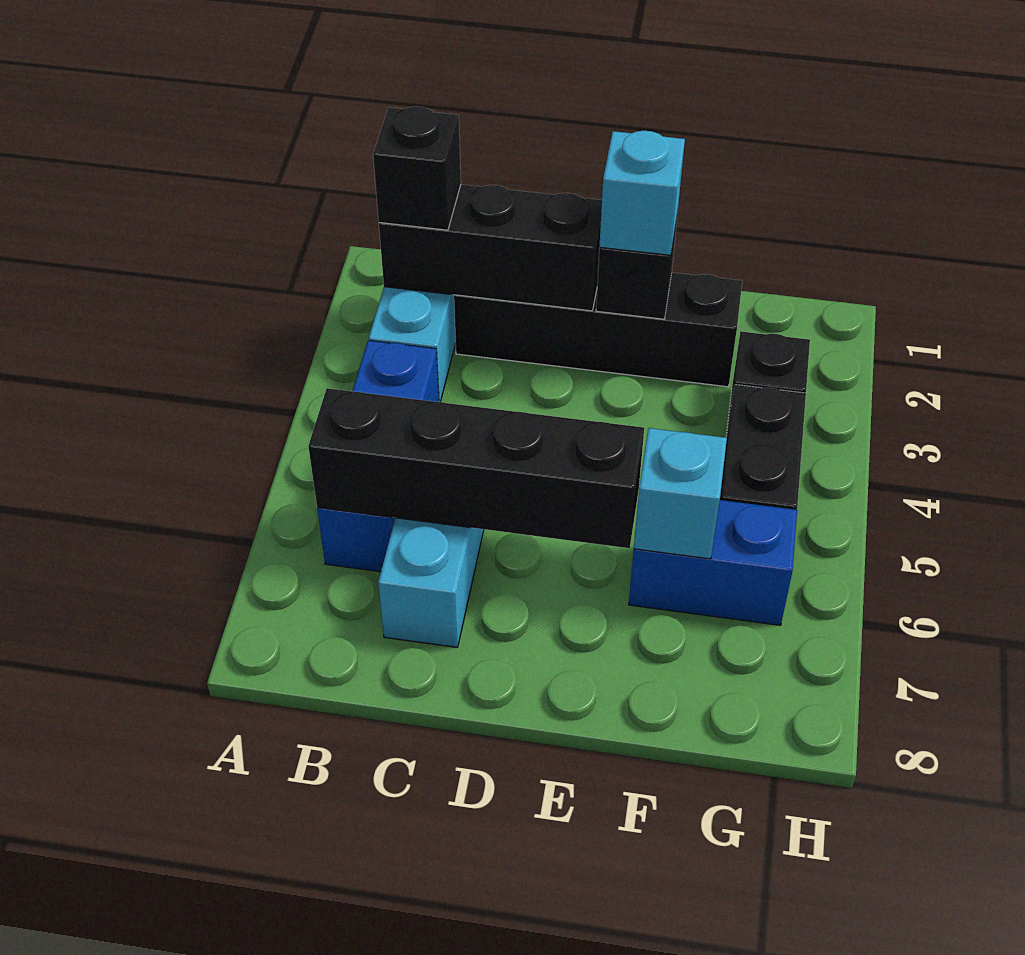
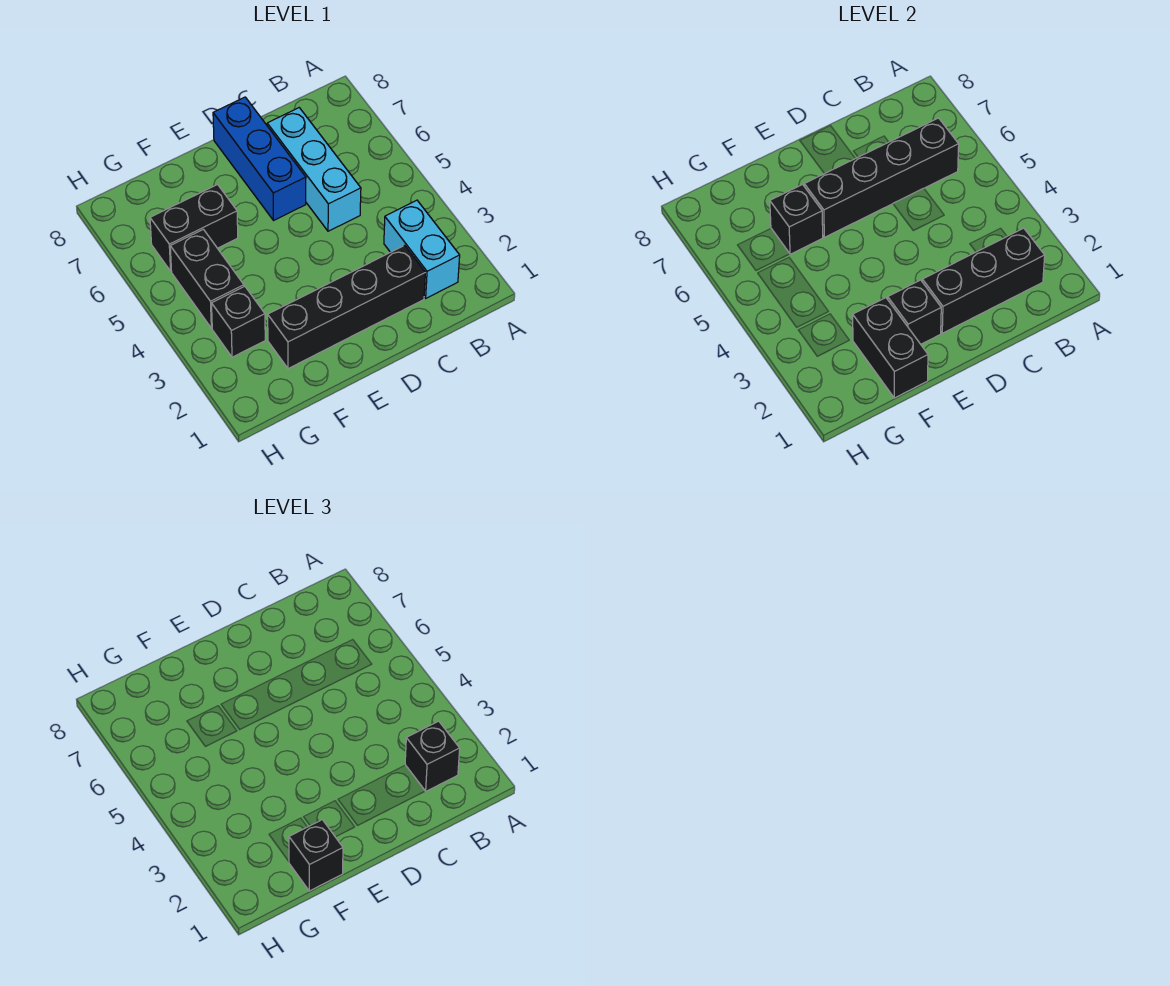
blue 1x3 brick [317,341,439,572] -> blue 1x3 brick moved to [213,97,306,221]
cyan 1x1 brick [600,131,685,255] -> none
none -> black 1x2 brick [853,298,928,398]
none -> black 1x1 brick [289,820,343,891]
blue 1x2 brick [629,500,797,625] -> black 1x2 brick [150,185,238,271]
cyan 1x1 brick [634,428,727,559] -> black 1x1 brick [770,185,823,254]

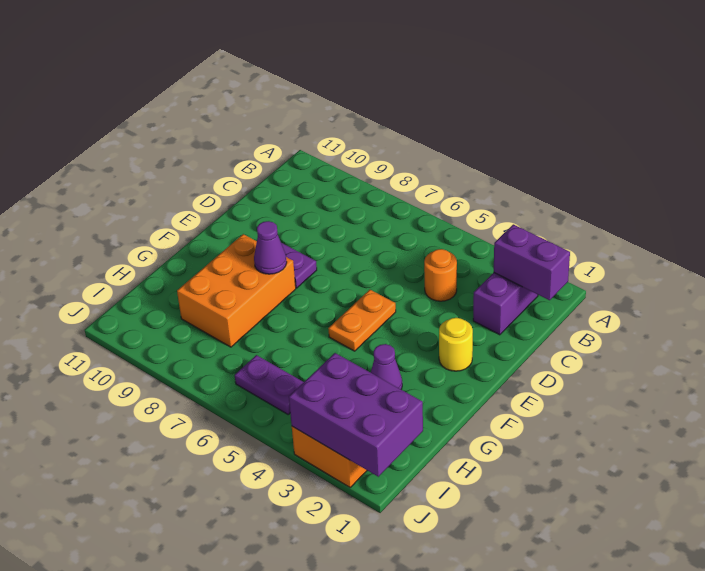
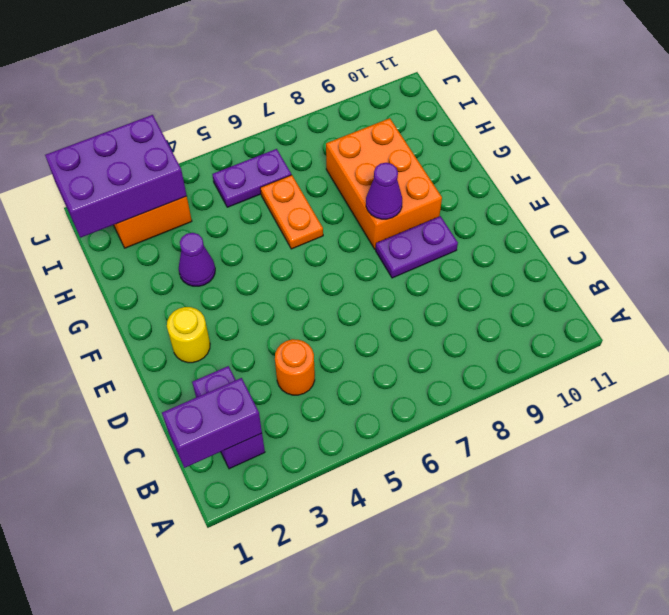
orange 1x2 plate [328,290,396,351] -> orange 1x2 plate moved to [261,175,323,249]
------------------------------------------------------------------------
_WRITTEN TASK_:
Would you copy the records word for word, without any of their pictures?

_WRITTEN ANSWER_:
blue 1x3 brick [317,341,439,572] -> blue 1x3 brick moved to [213,97,306,221]
cyan 1x1 brick [600,131,685,255] -> none
none -> black 1x2 brick [853,298,928,398]
none -> black 1x1 brick [289,820,343,891]
blue 1x2 brick [629,500,797,625] -> black 1x2 brick [150,185,238,271]
cyan 1x1 brick [634,428,727,559] -> black 1x1 brick [770,185,823,254]

orange 1x2 plate [328,290,396,351] -> orange 1x2 plate moved to [261,175,323,249]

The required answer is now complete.